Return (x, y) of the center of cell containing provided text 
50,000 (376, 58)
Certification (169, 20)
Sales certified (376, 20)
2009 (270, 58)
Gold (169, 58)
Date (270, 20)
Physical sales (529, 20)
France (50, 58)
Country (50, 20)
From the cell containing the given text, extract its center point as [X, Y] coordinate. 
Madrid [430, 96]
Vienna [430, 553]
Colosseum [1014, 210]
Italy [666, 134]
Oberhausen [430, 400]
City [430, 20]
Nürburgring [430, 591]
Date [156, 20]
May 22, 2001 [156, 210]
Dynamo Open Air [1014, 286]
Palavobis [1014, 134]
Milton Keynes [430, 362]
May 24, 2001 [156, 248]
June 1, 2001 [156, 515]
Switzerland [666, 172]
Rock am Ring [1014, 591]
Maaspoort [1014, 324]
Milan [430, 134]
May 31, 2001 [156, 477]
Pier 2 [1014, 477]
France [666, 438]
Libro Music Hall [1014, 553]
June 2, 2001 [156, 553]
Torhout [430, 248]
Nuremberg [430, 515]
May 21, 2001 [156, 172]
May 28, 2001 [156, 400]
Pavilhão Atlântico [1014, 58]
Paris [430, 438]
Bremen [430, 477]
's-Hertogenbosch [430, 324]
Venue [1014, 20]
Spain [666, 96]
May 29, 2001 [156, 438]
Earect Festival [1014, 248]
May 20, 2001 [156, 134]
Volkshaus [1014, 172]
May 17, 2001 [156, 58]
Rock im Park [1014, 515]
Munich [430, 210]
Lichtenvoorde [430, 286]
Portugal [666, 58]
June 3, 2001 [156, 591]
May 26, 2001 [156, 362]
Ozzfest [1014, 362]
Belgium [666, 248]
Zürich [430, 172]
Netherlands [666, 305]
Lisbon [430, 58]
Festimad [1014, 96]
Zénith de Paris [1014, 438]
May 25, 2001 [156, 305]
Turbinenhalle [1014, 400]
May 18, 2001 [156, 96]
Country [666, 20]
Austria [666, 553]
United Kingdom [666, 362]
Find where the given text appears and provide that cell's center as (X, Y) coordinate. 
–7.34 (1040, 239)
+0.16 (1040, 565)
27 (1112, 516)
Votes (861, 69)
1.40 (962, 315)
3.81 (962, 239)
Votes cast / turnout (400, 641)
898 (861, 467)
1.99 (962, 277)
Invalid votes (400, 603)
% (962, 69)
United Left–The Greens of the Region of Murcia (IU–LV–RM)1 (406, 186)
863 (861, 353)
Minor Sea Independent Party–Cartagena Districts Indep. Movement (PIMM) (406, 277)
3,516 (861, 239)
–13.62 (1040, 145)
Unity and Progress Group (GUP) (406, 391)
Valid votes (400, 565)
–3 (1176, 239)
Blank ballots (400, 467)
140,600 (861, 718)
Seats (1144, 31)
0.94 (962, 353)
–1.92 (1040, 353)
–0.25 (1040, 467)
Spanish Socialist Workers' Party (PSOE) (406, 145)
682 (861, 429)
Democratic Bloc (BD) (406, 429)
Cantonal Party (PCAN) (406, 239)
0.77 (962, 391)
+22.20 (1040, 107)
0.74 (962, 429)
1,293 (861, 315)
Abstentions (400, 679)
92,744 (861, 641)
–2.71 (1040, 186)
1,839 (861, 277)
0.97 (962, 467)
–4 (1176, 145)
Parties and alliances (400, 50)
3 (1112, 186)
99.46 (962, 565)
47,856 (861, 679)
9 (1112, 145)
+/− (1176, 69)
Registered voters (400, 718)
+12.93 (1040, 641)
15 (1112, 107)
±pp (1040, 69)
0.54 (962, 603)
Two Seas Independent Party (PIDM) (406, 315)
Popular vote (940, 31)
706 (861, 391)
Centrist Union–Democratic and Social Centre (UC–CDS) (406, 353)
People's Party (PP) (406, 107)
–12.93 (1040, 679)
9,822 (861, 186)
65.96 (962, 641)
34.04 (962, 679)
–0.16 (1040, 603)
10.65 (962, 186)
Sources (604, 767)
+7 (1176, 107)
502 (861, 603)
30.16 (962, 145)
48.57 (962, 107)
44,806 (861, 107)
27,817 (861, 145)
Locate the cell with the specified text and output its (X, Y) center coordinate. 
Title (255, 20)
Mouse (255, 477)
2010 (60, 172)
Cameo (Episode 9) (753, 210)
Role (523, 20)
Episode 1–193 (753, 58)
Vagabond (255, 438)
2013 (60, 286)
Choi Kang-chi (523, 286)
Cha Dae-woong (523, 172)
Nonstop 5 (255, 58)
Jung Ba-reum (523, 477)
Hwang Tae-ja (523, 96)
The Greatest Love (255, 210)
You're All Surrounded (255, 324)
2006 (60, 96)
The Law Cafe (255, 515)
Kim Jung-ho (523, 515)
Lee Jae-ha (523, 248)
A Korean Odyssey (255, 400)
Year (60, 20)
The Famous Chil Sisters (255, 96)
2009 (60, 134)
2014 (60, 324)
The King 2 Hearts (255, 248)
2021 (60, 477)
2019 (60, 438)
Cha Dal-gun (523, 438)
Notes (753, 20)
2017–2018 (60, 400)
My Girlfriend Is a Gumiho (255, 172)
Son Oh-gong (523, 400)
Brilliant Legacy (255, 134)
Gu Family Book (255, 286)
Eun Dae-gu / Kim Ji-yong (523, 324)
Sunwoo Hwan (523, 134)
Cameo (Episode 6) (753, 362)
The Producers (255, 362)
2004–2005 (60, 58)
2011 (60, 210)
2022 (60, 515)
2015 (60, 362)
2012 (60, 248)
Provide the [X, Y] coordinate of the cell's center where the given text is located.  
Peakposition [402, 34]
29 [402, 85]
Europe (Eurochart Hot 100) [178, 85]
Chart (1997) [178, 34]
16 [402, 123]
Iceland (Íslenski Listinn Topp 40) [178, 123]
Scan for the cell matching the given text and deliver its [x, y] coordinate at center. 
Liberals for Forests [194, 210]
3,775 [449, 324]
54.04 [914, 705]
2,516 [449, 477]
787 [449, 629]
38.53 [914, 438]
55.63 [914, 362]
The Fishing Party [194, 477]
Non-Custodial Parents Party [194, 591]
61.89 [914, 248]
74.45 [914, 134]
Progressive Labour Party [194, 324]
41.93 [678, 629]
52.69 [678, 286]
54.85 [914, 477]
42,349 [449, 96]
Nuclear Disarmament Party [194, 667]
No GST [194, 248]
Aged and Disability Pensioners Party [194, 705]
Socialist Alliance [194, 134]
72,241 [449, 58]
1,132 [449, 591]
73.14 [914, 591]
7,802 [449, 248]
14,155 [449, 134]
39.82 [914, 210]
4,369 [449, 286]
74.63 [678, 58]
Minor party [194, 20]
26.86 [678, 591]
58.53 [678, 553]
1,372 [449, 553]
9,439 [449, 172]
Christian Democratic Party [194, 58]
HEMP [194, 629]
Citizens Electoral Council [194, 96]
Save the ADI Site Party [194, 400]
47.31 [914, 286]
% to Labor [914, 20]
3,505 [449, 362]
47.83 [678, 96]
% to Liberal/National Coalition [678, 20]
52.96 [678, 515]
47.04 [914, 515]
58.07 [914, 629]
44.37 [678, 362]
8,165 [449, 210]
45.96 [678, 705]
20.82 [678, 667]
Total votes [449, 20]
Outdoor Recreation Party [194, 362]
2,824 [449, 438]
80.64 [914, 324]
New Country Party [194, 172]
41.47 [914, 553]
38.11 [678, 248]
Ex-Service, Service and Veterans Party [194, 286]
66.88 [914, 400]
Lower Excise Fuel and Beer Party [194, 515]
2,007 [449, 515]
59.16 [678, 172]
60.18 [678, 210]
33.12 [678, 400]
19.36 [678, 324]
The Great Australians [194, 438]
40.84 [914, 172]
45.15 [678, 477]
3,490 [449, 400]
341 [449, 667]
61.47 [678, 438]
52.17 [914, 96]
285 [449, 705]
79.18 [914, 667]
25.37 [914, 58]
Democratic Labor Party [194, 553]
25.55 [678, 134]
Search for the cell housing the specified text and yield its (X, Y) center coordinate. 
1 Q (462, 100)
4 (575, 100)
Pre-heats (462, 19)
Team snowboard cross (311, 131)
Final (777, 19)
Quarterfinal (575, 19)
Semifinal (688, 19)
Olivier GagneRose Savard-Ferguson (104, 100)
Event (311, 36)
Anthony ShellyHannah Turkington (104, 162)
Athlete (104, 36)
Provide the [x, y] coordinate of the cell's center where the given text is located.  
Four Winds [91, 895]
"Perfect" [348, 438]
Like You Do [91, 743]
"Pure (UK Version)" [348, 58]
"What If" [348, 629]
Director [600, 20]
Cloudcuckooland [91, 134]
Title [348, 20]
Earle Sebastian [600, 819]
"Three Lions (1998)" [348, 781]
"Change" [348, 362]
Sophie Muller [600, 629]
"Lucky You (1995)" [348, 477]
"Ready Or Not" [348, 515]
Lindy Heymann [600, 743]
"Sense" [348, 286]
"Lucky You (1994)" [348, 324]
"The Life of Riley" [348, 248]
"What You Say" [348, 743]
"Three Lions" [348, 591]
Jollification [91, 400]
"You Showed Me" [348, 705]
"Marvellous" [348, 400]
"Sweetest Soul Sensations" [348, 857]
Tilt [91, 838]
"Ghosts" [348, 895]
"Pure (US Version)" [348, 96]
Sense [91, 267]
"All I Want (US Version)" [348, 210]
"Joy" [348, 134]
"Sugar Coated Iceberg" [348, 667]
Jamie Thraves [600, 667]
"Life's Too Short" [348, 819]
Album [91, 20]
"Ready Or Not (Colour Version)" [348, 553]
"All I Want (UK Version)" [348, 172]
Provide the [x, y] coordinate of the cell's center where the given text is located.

* * * *

Please write out the listing above word for word, from its first line through the line holding "Libro Music Hall [1014, 553]", both ends included.

Return (x, y) of the center of cell containing provided text 
50,000 (376, 58)
Certification (169, 20)
Sales certified (376, 20)
2009 (270, 58)
Gold (169, 58)
Date (270, 20)
Physical sales (529, 20)
France (50, 58)
Country (50, 20)
From the cell containing the given text, extract its center point as [X, Y] coordinate. 
Madrid [430, 96]
Vienna [430, 553]
Colosseum [1014, 210]
Italy [666, 134]
Oberhausen [430, 400]
City [430, 20]
Nürburgring [430, 591]
Date [156, 20]
May 22, 2001 [156, 210]
Dynamo Open Air [1014, 286]
Palavobis [1014, 134]
Milton Keynes [430, 362]
May 24, 2001 [156, 248]
June 1, 2001 [156, 515]
Switzerland [666, 172]
Rock am Ring [1014, 591]
Maaspoort [1014, 324]
Milan [430, 134]
May 31, 2001 [156, 477]
Pier 2 [1014, 477]
France [666, 438]
Libro Music Hall [1014, 553]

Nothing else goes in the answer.